Goal of the exercise → Copy, exactly and without additions, every line in the records below from the one holding "Q1: PNP 2N2907" through the one holding "R10: 1k (EN_N, LD) -> 1k (EN_N, VA)", both ends included.

Record set →

┌──

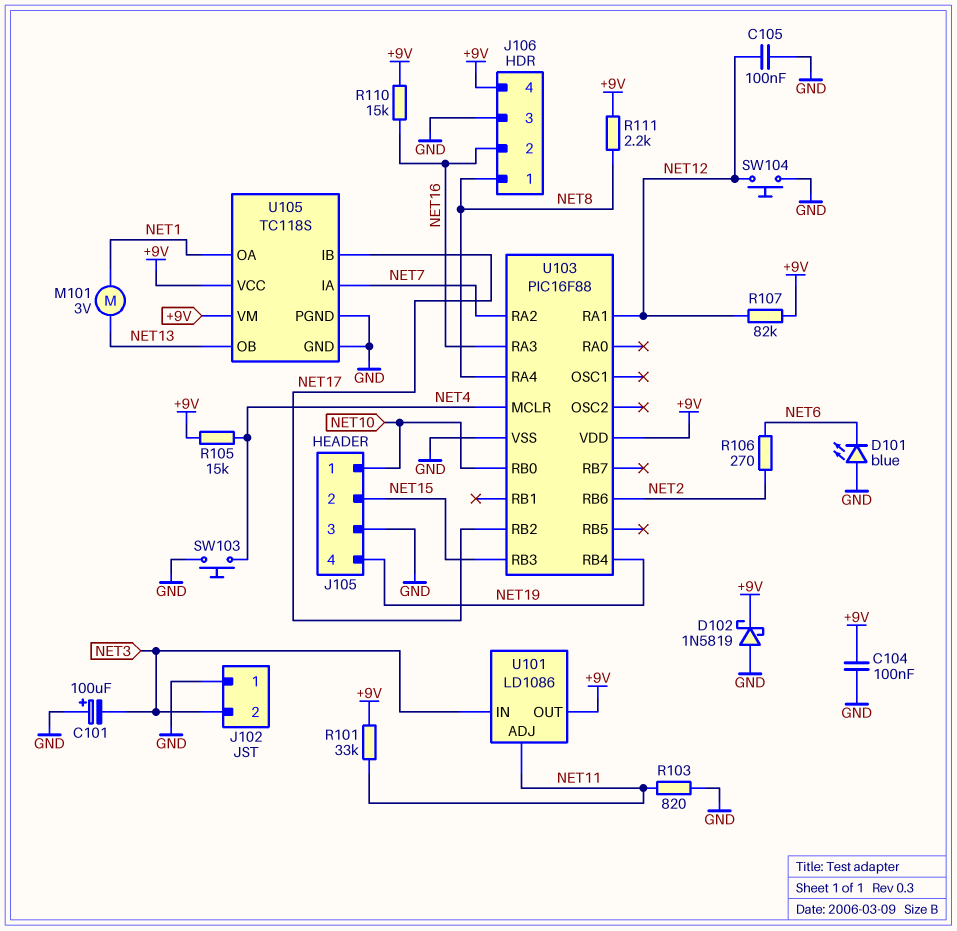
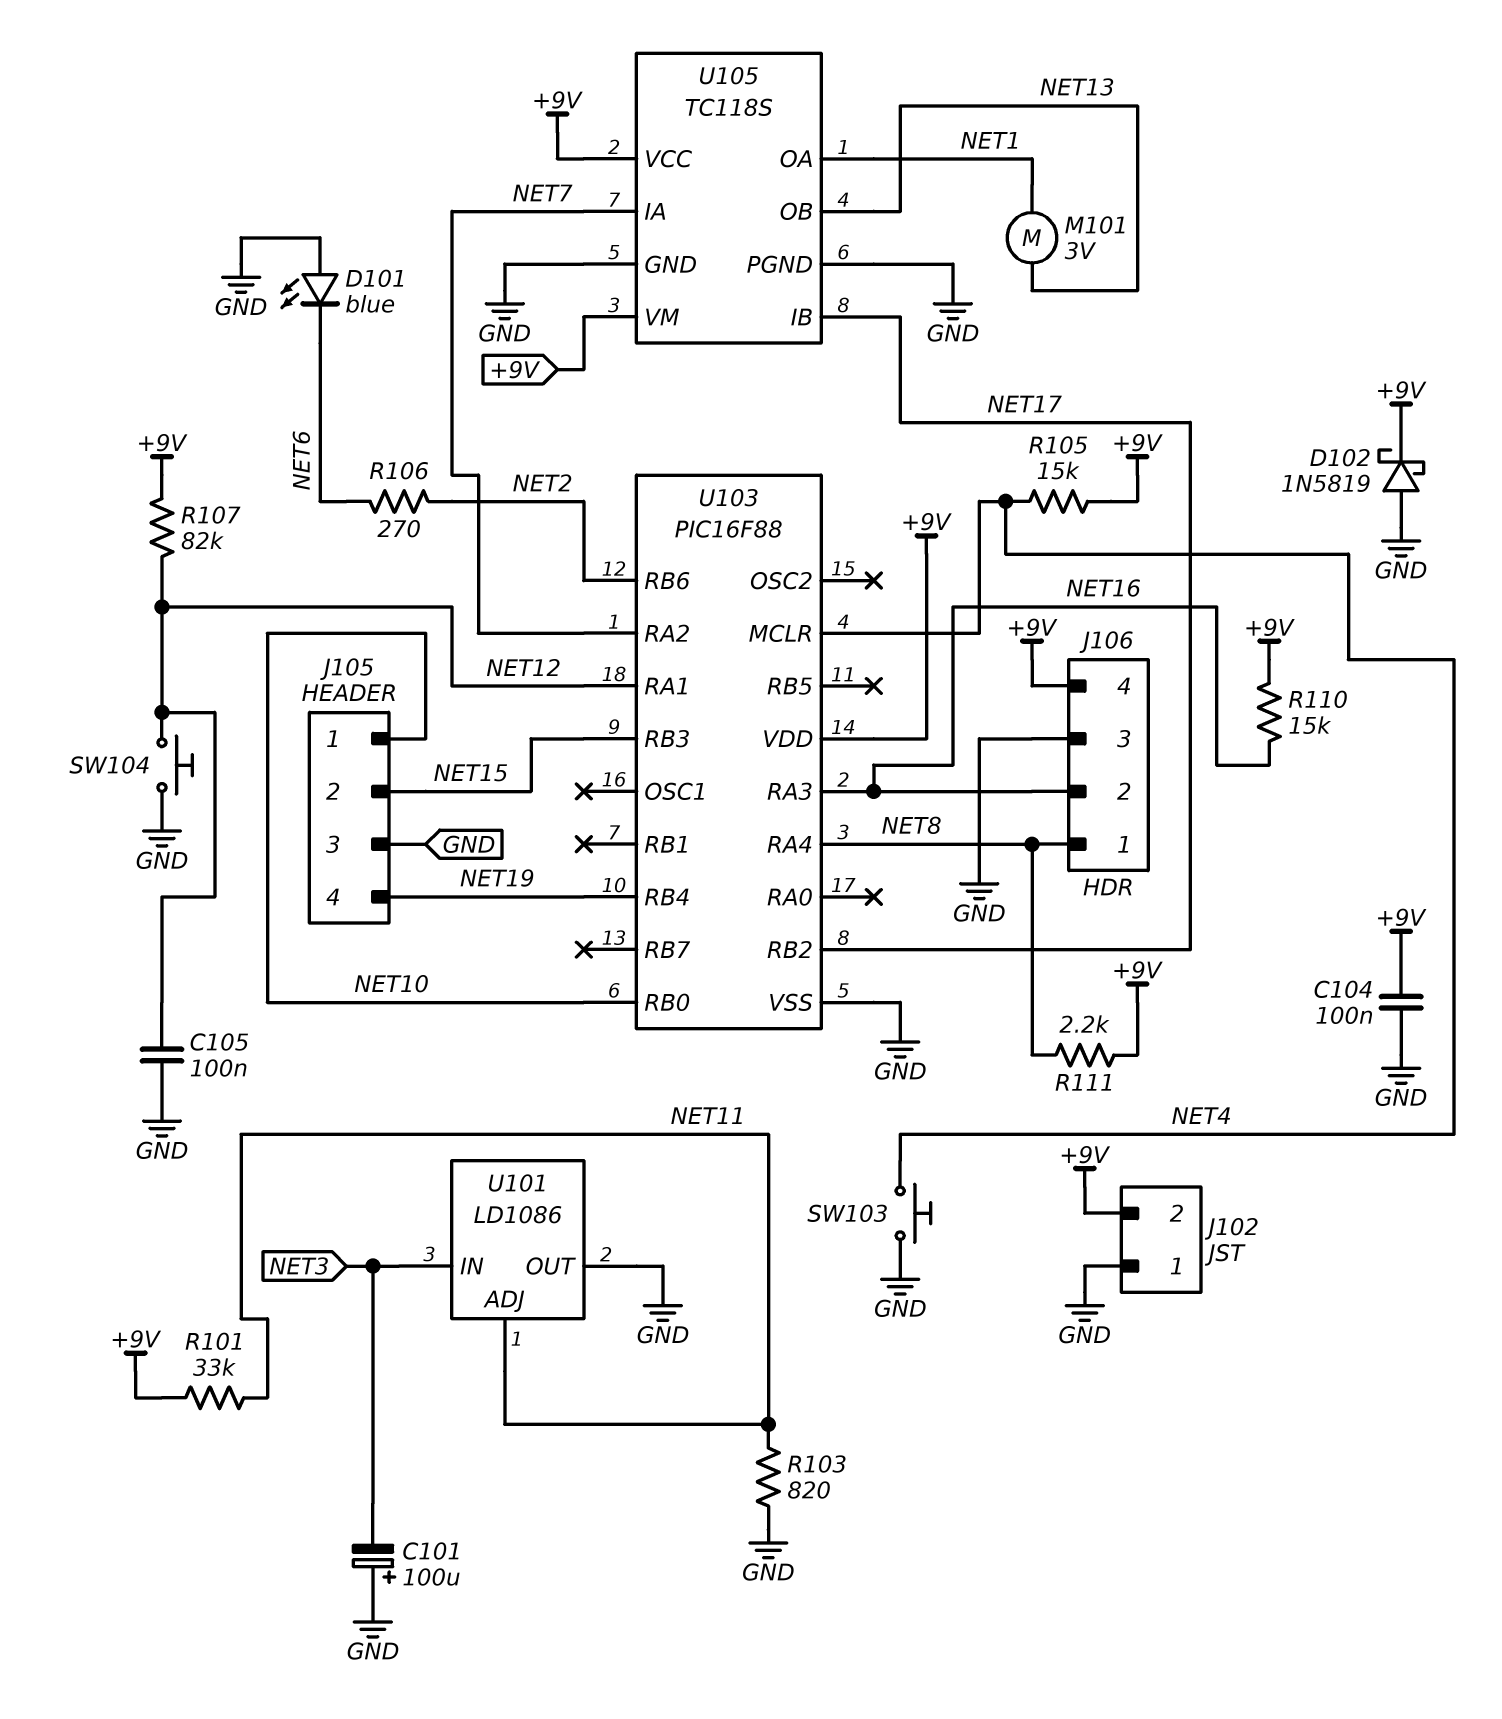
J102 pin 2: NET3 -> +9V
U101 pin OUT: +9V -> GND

└──
┌──

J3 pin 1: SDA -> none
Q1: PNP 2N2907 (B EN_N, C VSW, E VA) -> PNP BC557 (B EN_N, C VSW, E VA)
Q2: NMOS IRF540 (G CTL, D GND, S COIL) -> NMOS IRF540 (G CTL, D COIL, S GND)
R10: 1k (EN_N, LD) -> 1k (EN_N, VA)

└──

Solution to the exercise →
Q1: PNP 2N2907 (B EN_N, C VSW, E VA) -> PNP BC557 (B EN_N, C VSW, E VA)
Q2: NMOS IRF540 (G CTL, D GND, S COIL) -> NMOS IRF540 (G CTL, D COIL, S GND)
R10: 1k (EN_N, LD) -> 1k (EN_N, VA)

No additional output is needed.